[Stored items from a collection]

=-=-=-=-=

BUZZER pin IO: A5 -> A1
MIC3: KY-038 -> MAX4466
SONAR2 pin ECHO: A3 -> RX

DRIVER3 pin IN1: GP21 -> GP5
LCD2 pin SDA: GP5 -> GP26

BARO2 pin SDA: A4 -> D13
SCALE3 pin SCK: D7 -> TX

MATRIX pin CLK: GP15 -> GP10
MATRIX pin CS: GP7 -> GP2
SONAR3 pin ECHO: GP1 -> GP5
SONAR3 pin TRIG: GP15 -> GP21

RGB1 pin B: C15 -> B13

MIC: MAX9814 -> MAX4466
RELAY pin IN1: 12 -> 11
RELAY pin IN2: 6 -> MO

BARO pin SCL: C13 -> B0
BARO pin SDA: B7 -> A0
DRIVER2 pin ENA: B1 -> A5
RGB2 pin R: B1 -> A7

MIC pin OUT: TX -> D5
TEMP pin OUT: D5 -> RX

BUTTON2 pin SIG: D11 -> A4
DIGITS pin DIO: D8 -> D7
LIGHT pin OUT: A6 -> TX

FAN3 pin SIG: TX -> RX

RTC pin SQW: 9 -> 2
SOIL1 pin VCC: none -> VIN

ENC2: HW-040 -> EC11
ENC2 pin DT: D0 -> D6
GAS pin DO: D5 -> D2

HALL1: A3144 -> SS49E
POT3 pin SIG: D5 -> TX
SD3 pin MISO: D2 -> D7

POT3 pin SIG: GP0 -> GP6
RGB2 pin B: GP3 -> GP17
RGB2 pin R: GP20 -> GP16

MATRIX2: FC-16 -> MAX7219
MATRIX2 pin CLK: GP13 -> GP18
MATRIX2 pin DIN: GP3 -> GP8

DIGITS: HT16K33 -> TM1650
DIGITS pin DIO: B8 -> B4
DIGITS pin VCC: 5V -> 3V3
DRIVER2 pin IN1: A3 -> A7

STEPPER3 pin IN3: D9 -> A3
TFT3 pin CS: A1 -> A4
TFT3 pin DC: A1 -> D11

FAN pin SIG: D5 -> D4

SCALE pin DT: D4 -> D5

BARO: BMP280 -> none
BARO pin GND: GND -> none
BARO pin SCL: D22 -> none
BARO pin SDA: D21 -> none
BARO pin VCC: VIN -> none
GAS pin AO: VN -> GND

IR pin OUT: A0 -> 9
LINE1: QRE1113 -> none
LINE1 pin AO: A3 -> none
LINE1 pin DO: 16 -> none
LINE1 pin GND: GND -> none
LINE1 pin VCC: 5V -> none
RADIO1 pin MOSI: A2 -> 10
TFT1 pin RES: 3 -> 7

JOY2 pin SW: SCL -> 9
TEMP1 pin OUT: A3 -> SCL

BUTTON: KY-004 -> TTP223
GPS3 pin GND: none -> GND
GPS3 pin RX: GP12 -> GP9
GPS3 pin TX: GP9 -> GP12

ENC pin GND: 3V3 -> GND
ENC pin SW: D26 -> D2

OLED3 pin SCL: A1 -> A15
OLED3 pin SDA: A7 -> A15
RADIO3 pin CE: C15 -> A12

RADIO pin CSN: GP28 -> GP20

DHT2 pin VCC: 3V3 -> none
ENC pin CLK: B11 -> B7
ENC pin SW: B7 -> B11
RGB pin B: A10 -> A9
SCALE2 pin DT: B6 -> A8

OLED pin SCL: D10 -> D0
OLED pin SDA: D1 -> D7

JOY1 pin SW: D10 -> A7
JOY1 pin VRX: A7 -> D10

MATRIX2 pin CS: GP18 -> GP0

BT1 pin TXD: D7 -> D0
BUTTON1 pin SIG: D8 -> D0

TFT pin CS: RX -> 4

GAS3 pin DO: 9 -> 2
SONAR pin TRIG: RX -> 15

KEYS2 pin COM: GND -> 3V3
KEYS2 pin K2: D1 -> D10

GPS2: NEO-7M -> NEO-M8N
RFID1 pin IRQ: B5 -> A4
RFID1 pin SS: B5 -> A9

=-=-=-=-=

## HOW TO COMPLETE THIS TASK
Every record needs to be written out again, exactly as it was given.

## ANSWER AREA
BUZZER pin IO: A5 -> A1
MIC3: KY-038 -> MAX4466
SONAR2 pin ECHO: A3 -> RX

DRIVER3 pin IN1: GP21 -> GP5
LCD2 pin SDA: GP5 -> GP26

BARO2 pin SDA: A4 -> D13
SCALE3 pin SCK: D7 -> TX

MATRIX pin CLK: GP15 -> GP10
MATRIX pin CS: GP7 -> GP2
SONAR3 pin ECHO: GP1 -> GP5
SONAR3 pin TRIG: GP15 -> GP21

RGB1 pin B: C15 -> B13

MIC: MAX9814 -> MAX4466
RELAY pin IN1: 12 -> 11
RELAY pin IN2: 6 -> MO

BARO pin SCL: C13 -> B0
BARO pin SDA: B7 -> A0
DRIVER2 pin ENA: B1 -> A5
RGB2 pin R: B1 -> A7

MIC pin OUT: TX -> D5
TEMP pin OUT: D5 -> RX

BUTTON2 pin SIG: D11 -> A4
DIGITS pin DIO: D8 -> D7
LIGHT pin OUT: A6 -> TX

FAN3 pin SIG: TX -> RX

RTC pin SQW: 9 -> 2
SOIL1 pin VCC: none -> VIN

ENC2: HW-040 -> EC11
ENC2 pin DT: D0 -> D6
GAS pin DO: D5 -> D2

HALL1: A3144 -> SS49E
POT3 pin SIG: D5 -> TX
SD3 pin MISO: D2 -> D7

POT3 pin SIG: GP0 -> GP6
RGB2 pin B: GP3 -> GP17
RGB2 pin R: GP20 -> GP16

MATRIX2: FC-16 -> MAX7219
MATRIX2 pin CLK: GP13 -> GP18
MATRIX2 pin DIN: GP3 -> GP8

DIGITS: HT16K33 -> TM1650
DIGITS pin DIO: B8 -> B4
DIGITS pin VCC: 5V -> 3V3
DRIVER2 pin IN1: A3 -> A7

STEPPER3 pin IN3: D9 -> A3
TFT3 pin CS: A1 -> A4
TFT3 pin DC: A1 -> D11

FAN pin SIG: D5 -> D4

SCALE pin DT: D4 -> D5

BARO: BMP280 -> none
BARO pin GND: GND -> none
BARO pin SCL: D22 -> none
BARO pin SDA: D21 -> none
BARO pin VCC: VIN -> none
GAS pin AO: VN -> GND

IR pin OUT: A0 -> 9
LINE1: QRE1113 -> none
LINE1 pin AO: A3 -> none
LINE1 pin DO: 16 -> none
LINE1 pin GND: GND -> none
LINE1 pin VCC: 5V -> none
RADIO1 pin MOSI: A2 -> 10
TFT1 pin RES: 3 -> 7

JOY2 pin SW: SCL -> 9
TEMP1 pin OUT: A3 -> SCL

BUTTON: KY-004 -> TTP223
GPS3 pin GND: none -> GND
GPS3 pin RX: GP12 -> GP9
GPS3 pin TX: GP9 -> GP12

ENC pin GND: 3V3 -> GND
ENC pin SW: D26 -> D2

OLED3 pin SCL: A1 -> A15
OLED3 pin SDA: A7 -> A15
RADIO3 pin CE: C15 -> A12

RADIO pin CSN: GP28 -> GP20

DHT2 pin VCC: 3V3 -> none
ENC pin CLK: B11 -> B7
ENC pin SW: B7 -> B11
RGB pin B: A10 -> A9
SCALE2 pin DT: B6 -> A8

OLED pin SCL: D10 -> D0
OLED pin SDA: D1 -> D7

JOY1 pin SW: D10 -> A7
JOY1 pin VRX: A7 -> D10

MATRIX2 pin CS: GP18 -> GP0

BT1 pin TXD: D7 -> D0
BUTTON1 pin SIG: D8 -> D0

TFT pin CS: RX -> 4

GAS3 pin DO: 9 -> 2
SONAR pin TRIG: RX -> 15

KEYS2 pin COM: GND -> 3V3
KEYS2 pin K2: D1 -> D10

GPS2: NEO-7M -> NEO-M8N
RFID1 pin IRQ: B5 -> A4
RFID1 pin SS: B5 -> A9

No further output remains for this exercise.